> _What the task requires_
Copy all lines of the listing that include the string "green".

> _Exercise data_
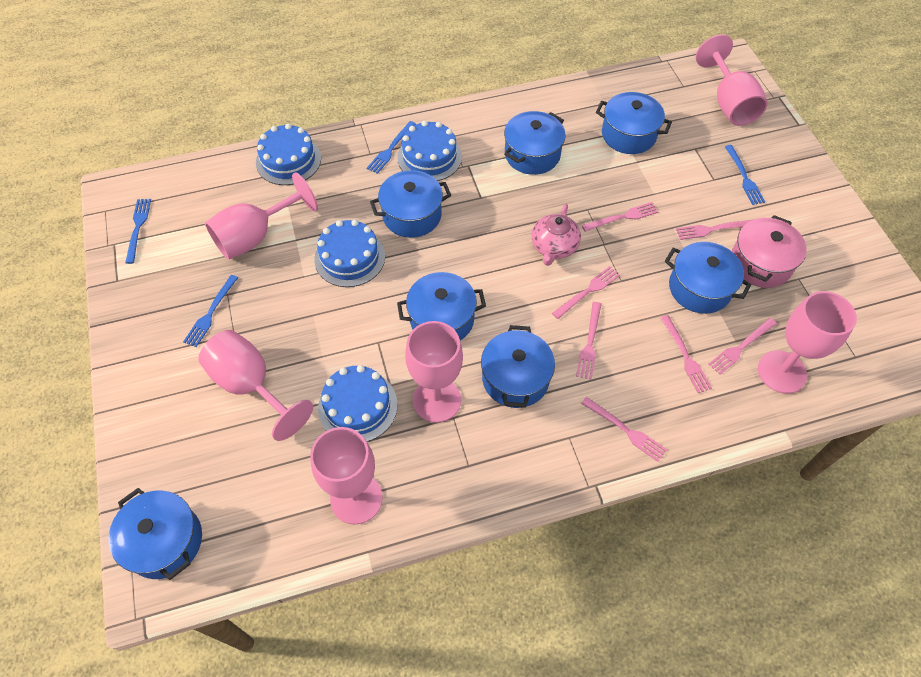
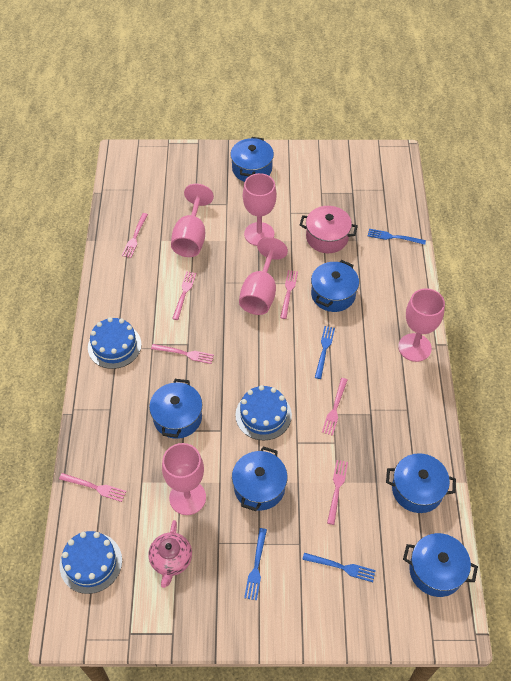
blue cake: 4 -> 3
blue pot: 7 -> 6
pink goblet: 6 -> 5

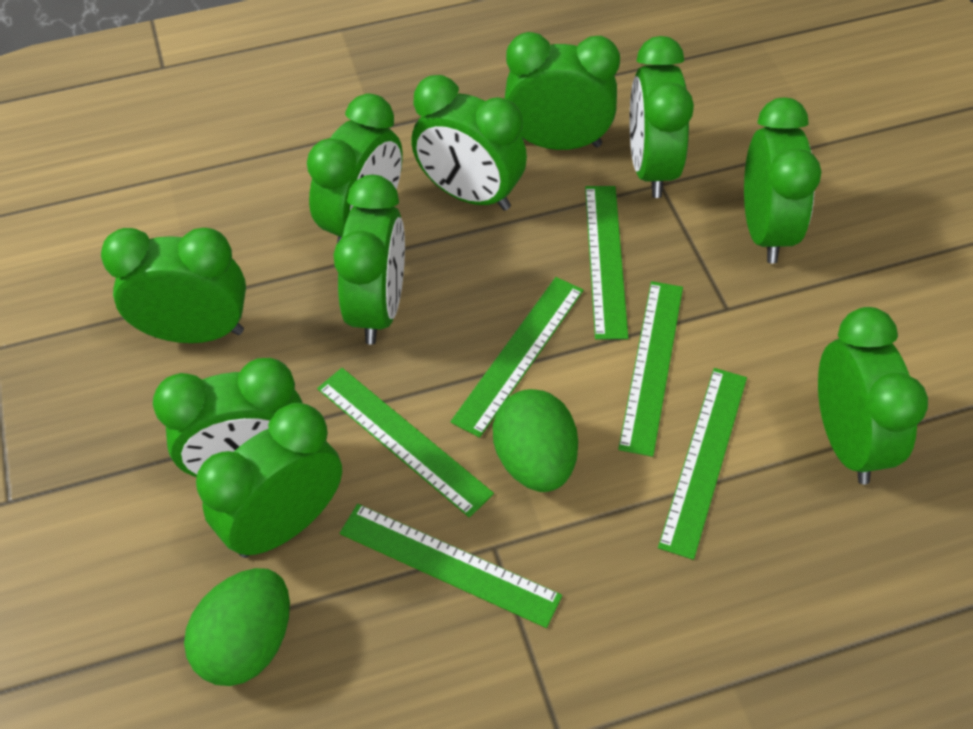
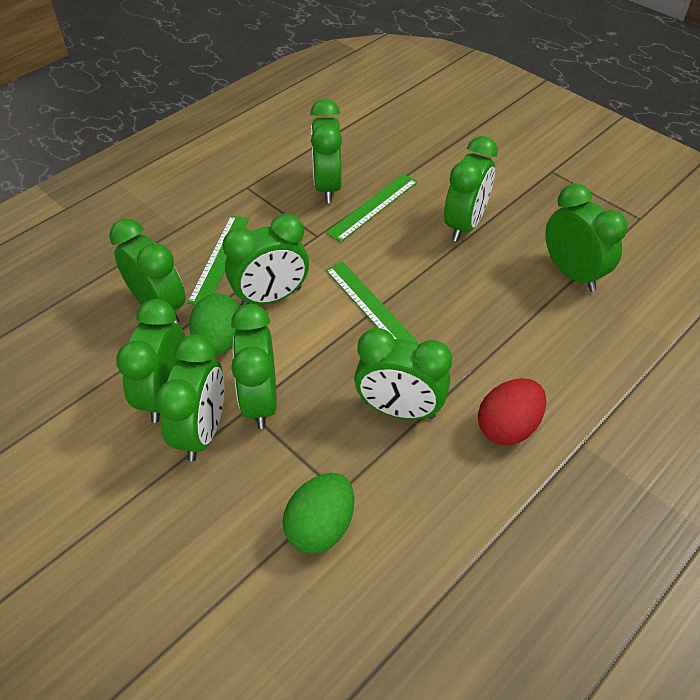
green clock: 10 -> 9
green ruler: 6 -> 3
red egg: 0 -> 1

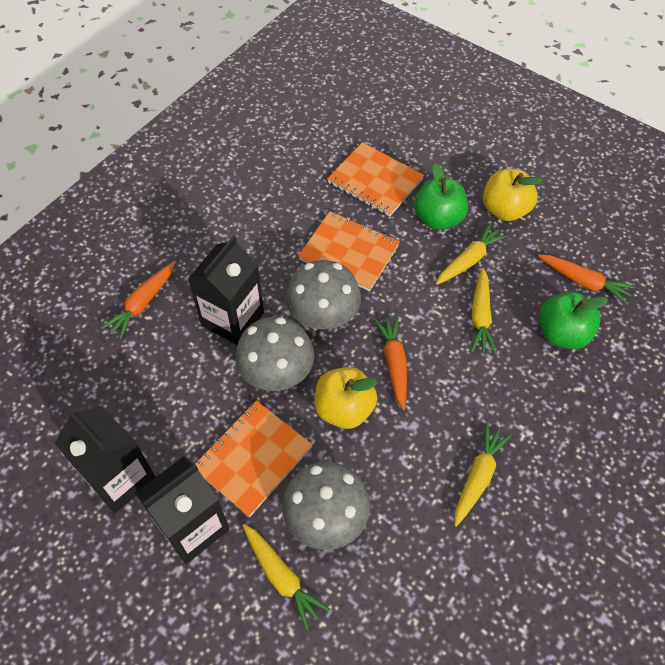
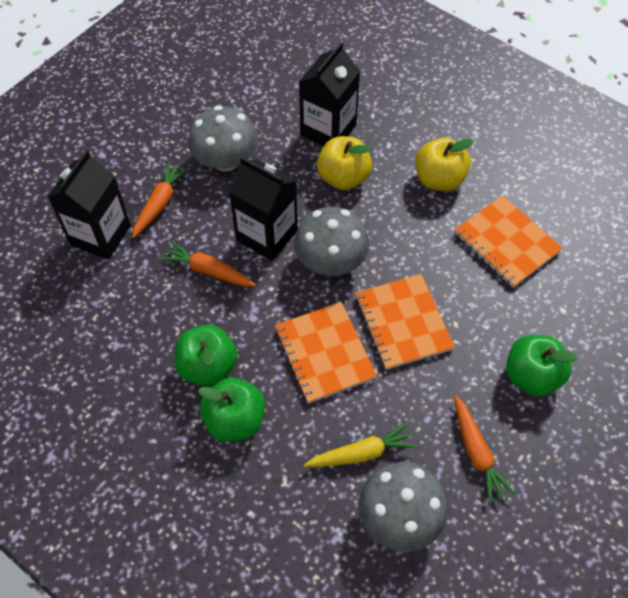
green apple: 2 -> 3
yellow carrot: 4 -> 1

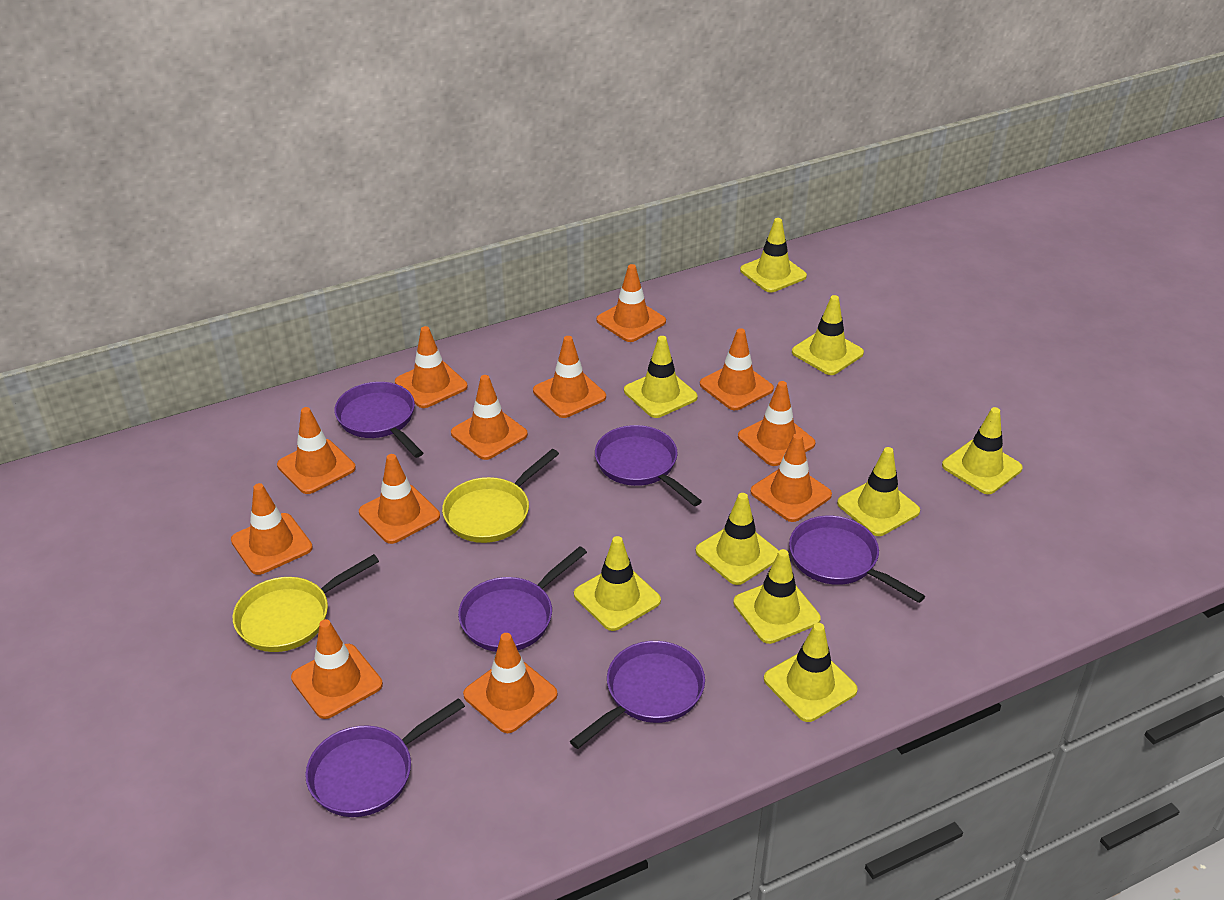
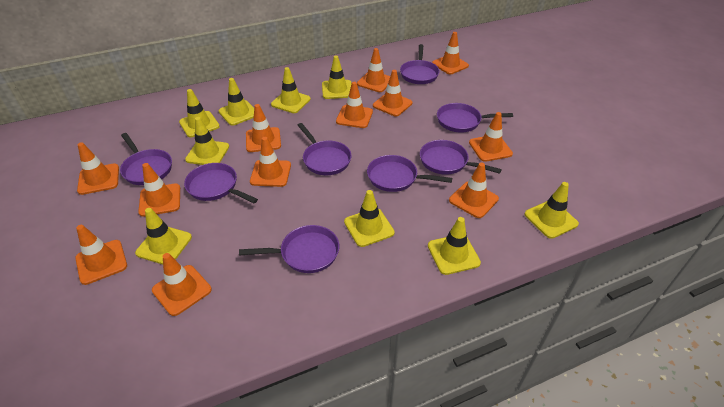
purple pan: 6 -> 8
yellow pan: 2 -> 0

> _Answer to the problem_
green clock: 10 -> 9
green ruler: 6 -> 3
green apple: 2 -> 3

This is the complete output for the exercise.